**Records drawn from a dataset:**
************

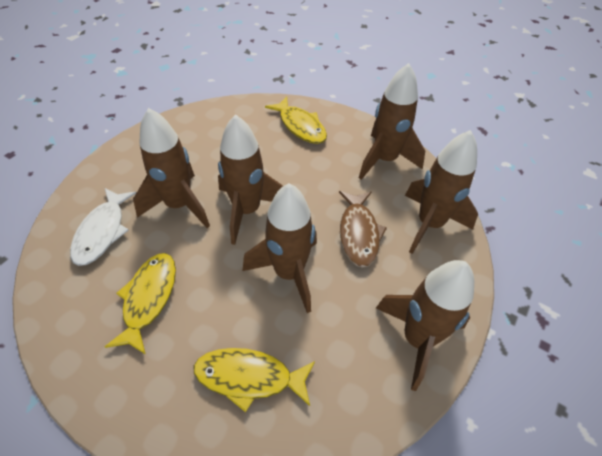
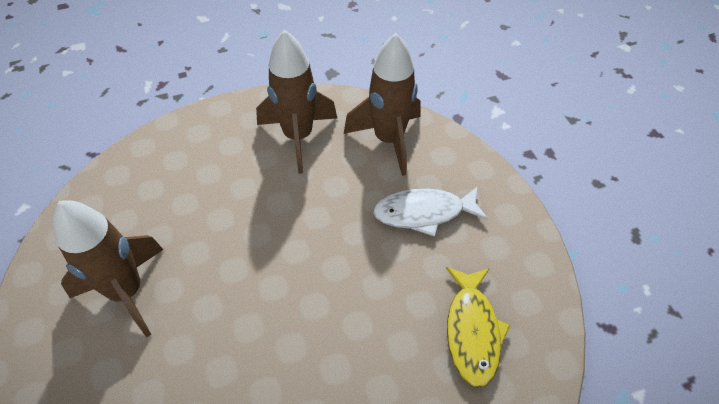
brown fish: 1 -> 0
brown rocket: 6 -> 3
yellow fish: 3 -> 1

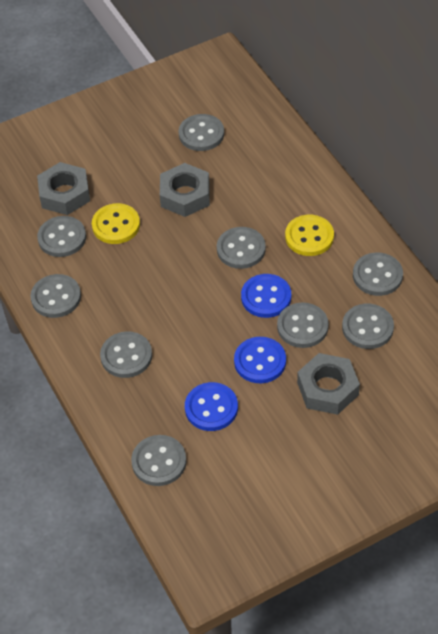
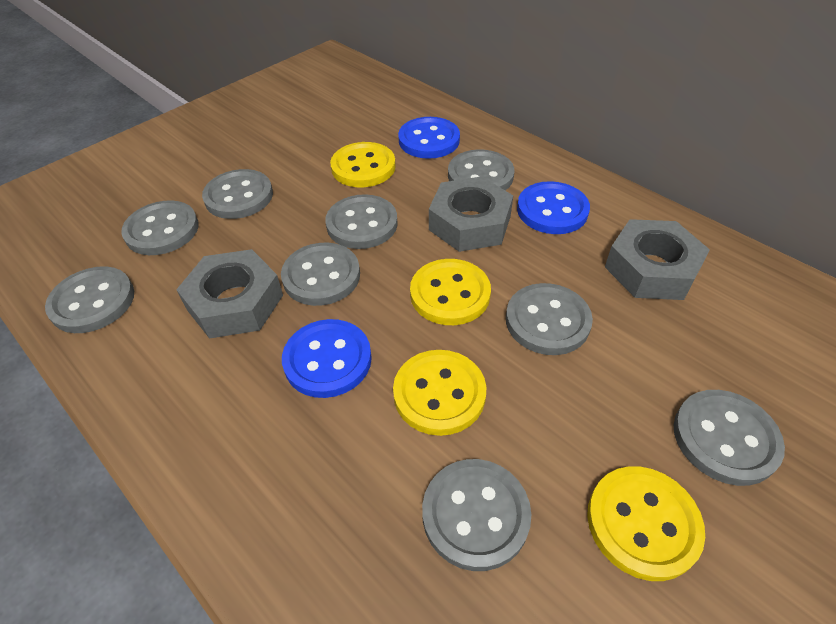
yellow button: 2 -> 4

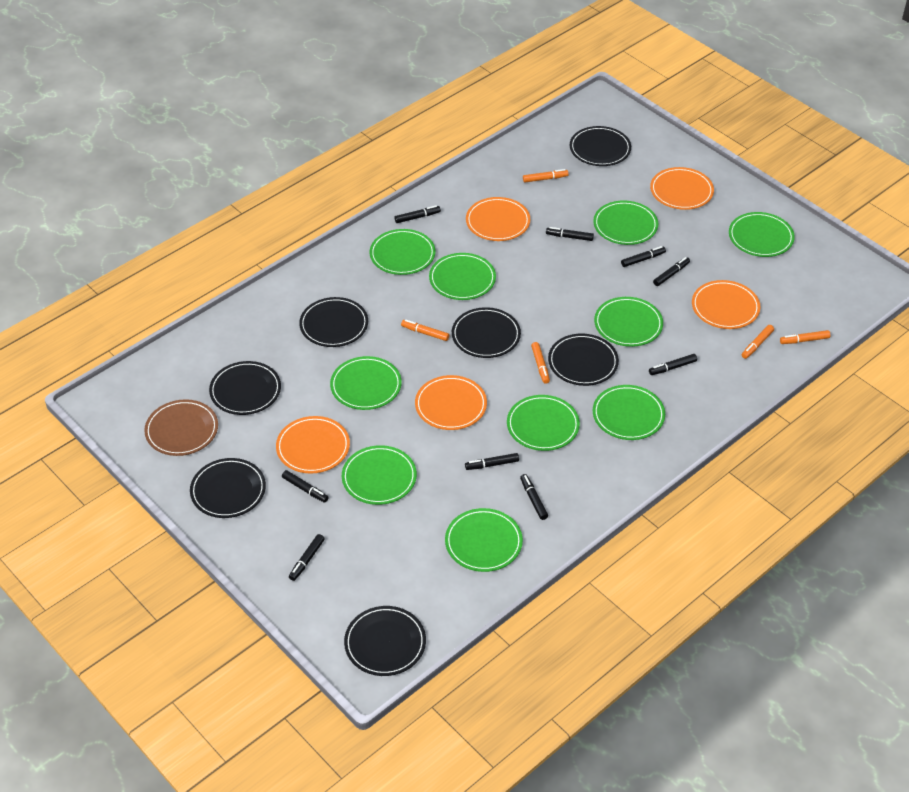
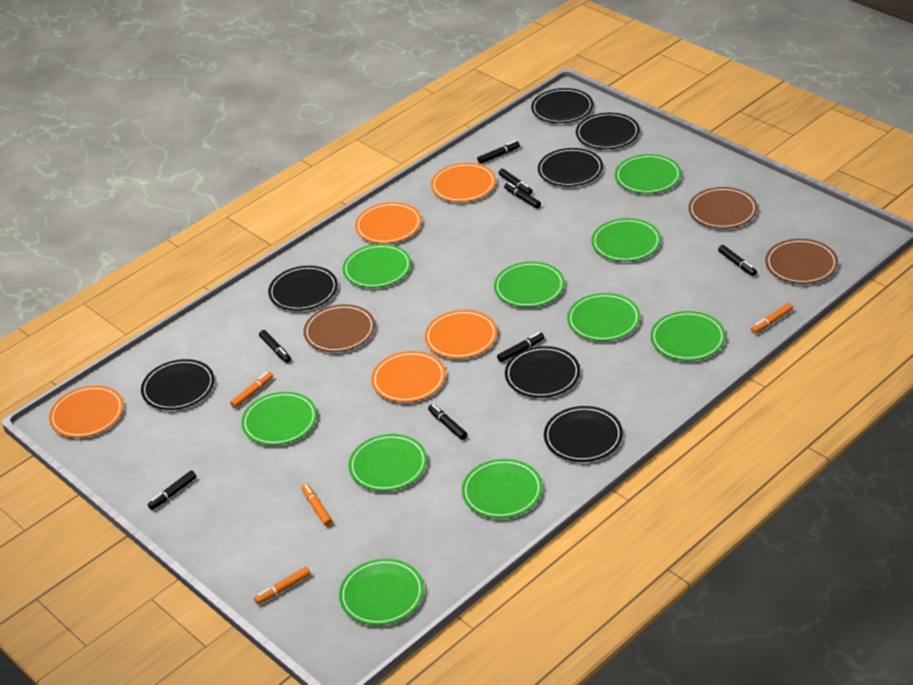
black marker: 9 -> 8
brown plate: 1 -> 3
orange marker: 5 -> 4

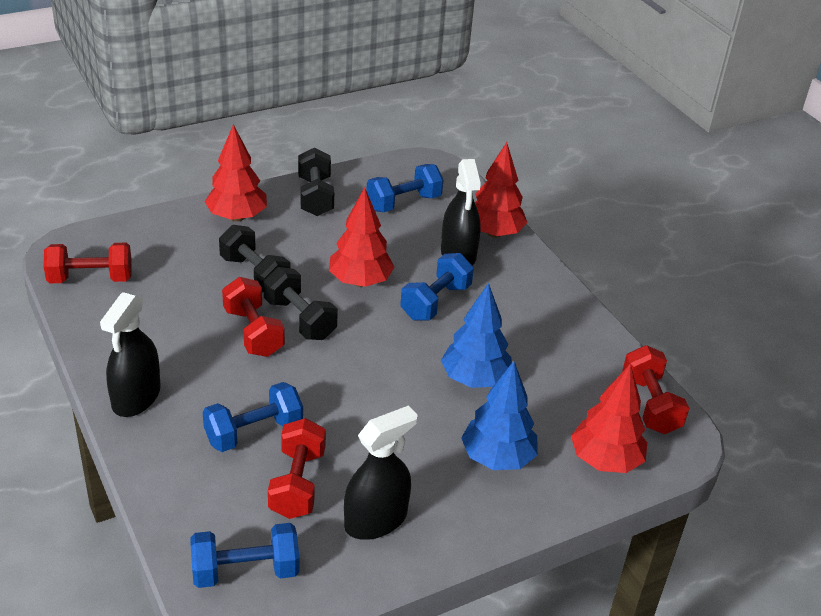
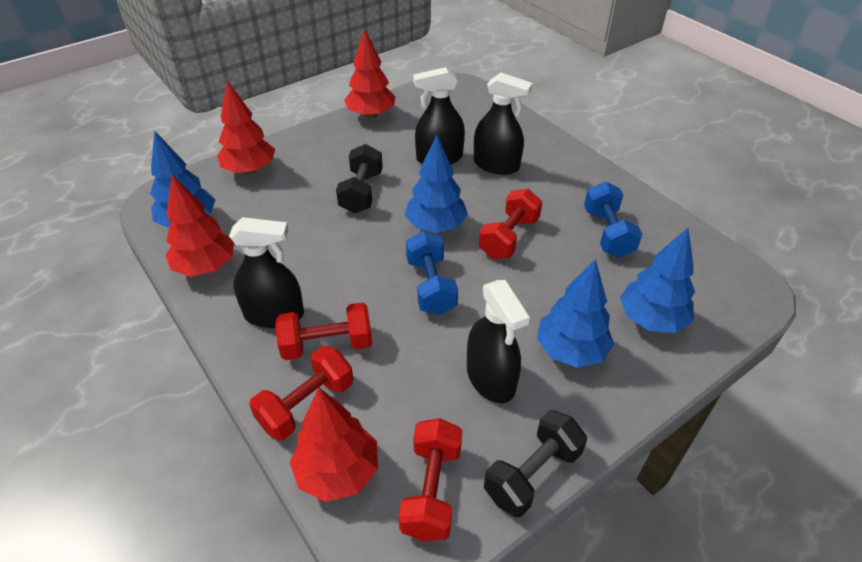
black dumbbell: 3 -> 2
black spray bottle: 3 -> 4
blue dumbbell: 4 -> 2
blue tree: 2 -> 4

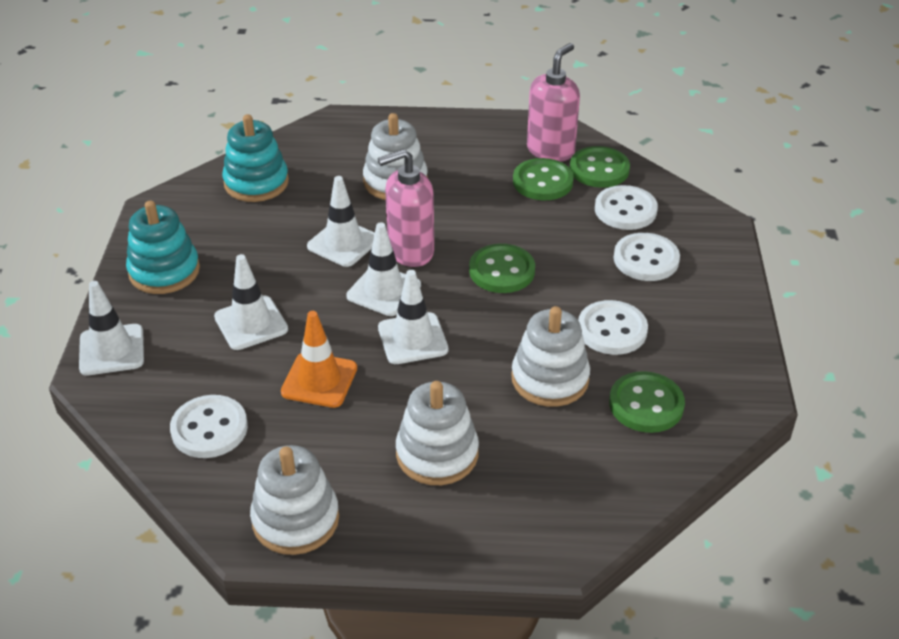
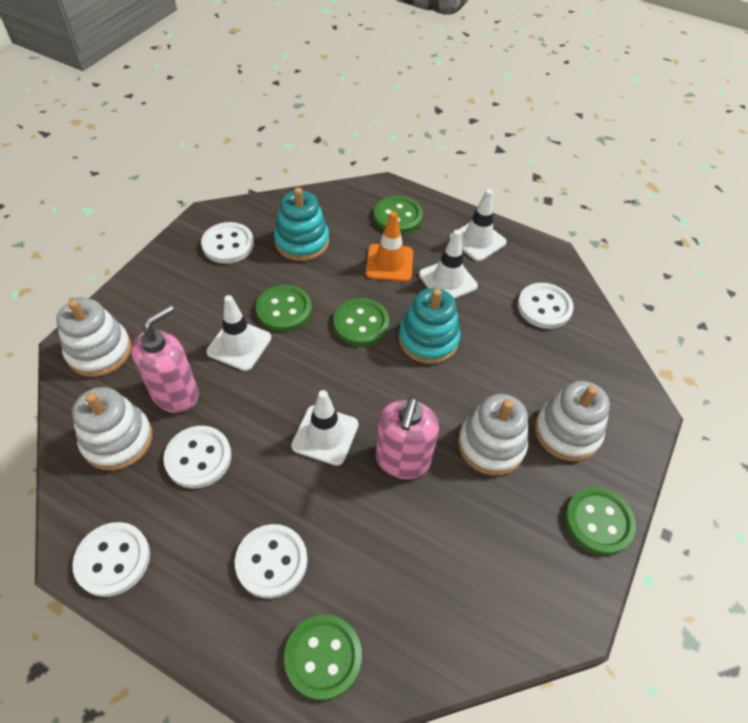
green button: 4 -> 5
white button: 4 -> 5
white traffic cone: 5 -> 4

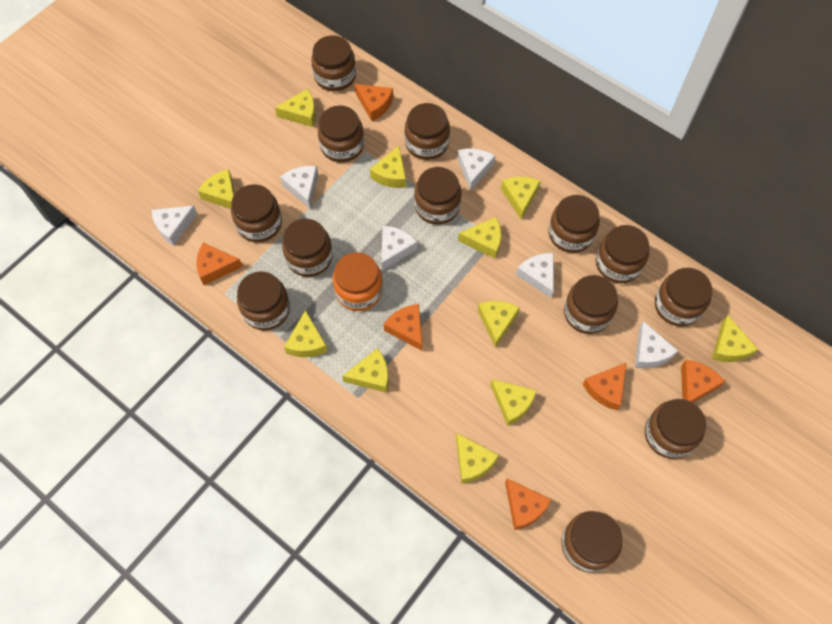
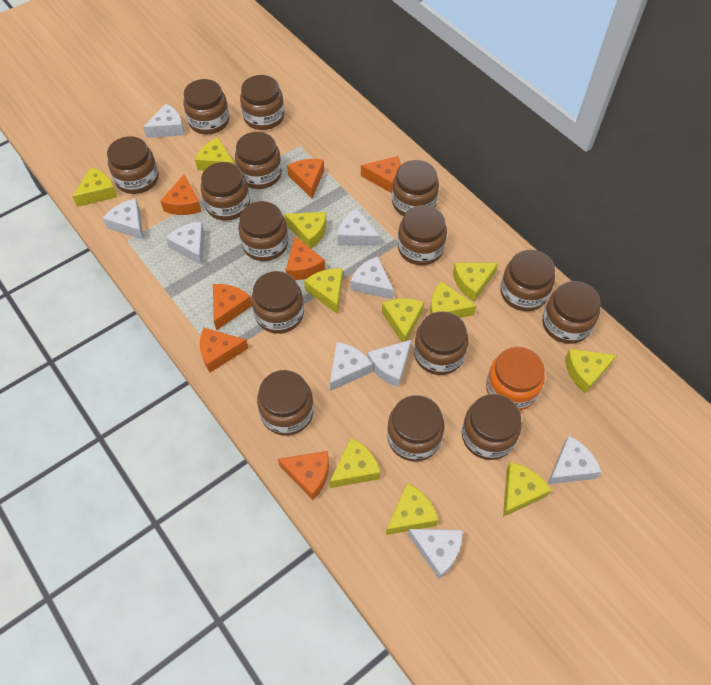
brown jar: 13 -> 15
orange cheese: 6 -> 7
white cheese: 6 -> 9

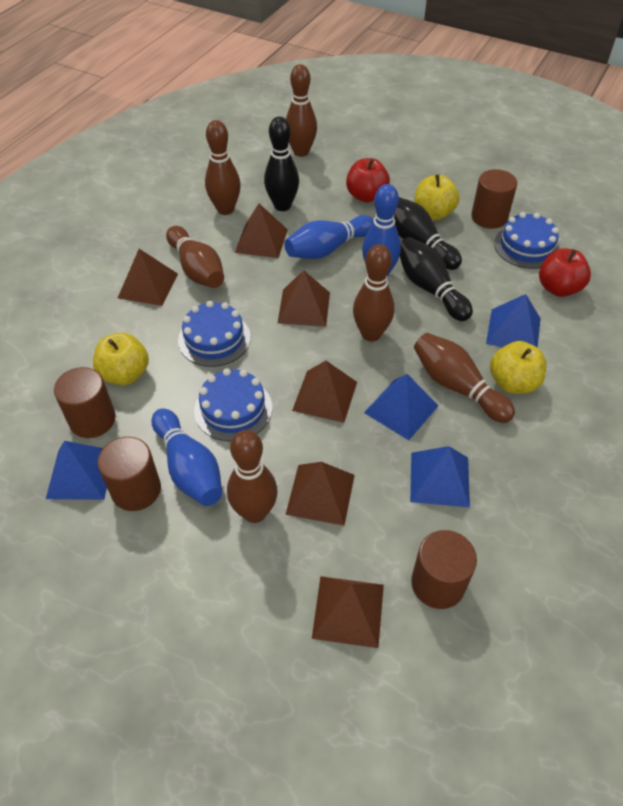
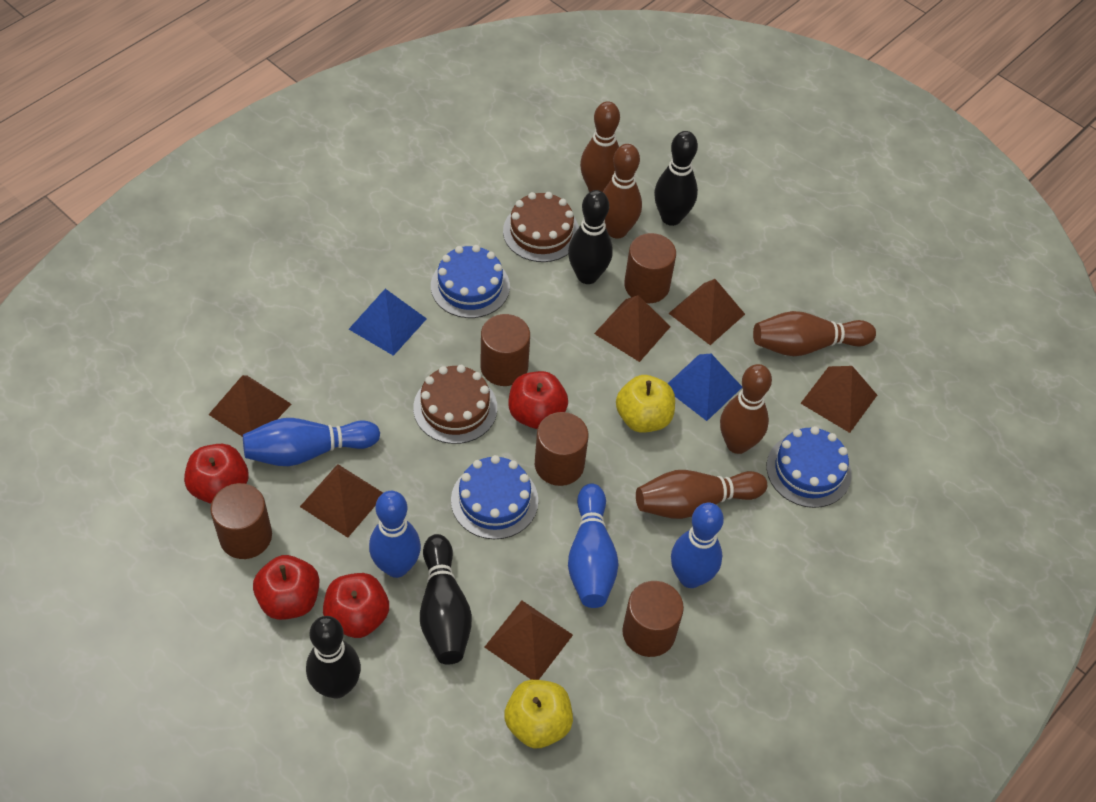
black bowling pin: 3 -> 4
blue bowling pin: 3 -> 4
blue pyramid: 4 -> 2
brown bowling pin: 6 -> 5
brown cake: 0 -> 2
brown cylinder: 4 -> 5
red apple: 2 -> 4
yellow apple: 3 -> 2

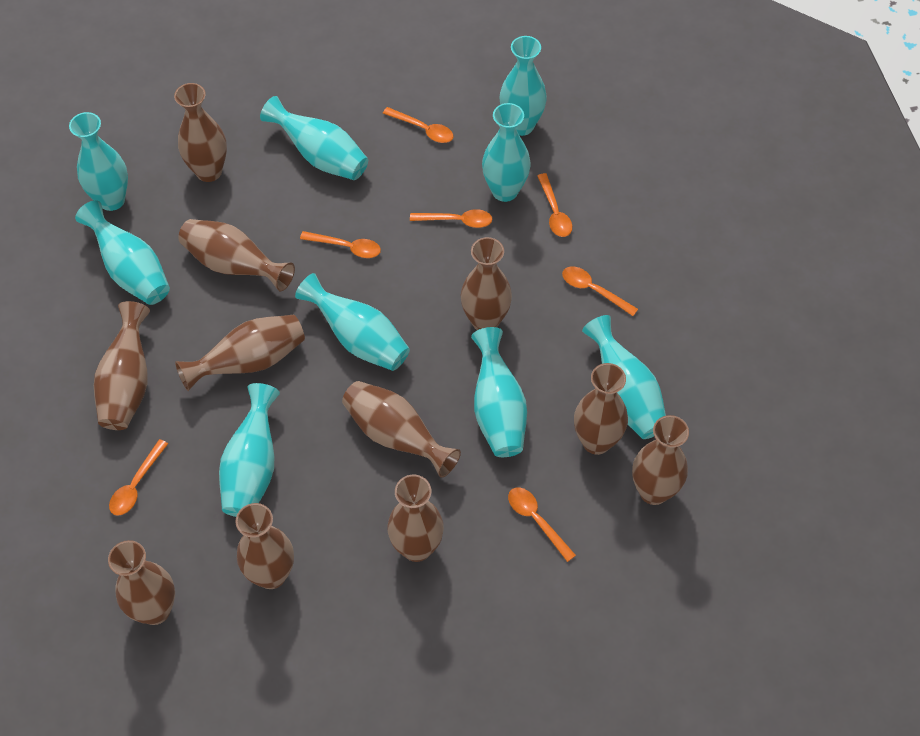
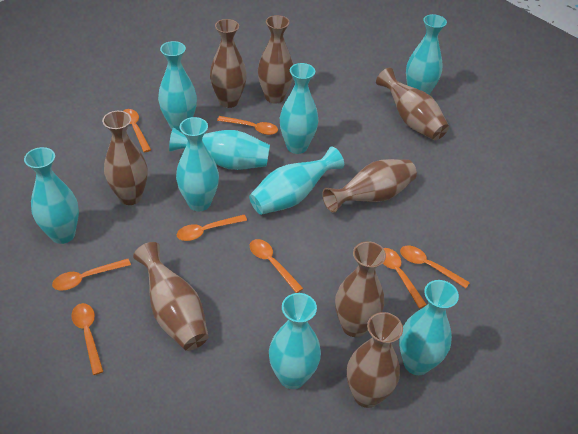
brown vase: 11 -> 8
orange spoon: 7 -> 8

************

Transcribe exactly, and only, the lines from the one with "blue bowling pin: 3 -> 4" through the final line of the data above. The pictures stay out.

blue bowling pin: 3 -> 4
blue pyramid: 4 -> 2
brown bowling pin: 6 -> 5
brown cake: 0 -> 2
brown cylinder: 4 -> 5
red apple: 2 -> 4
yellow apple: 3 -> 2

brown vase: 11 -> 8
orange spoon: 7 -> 8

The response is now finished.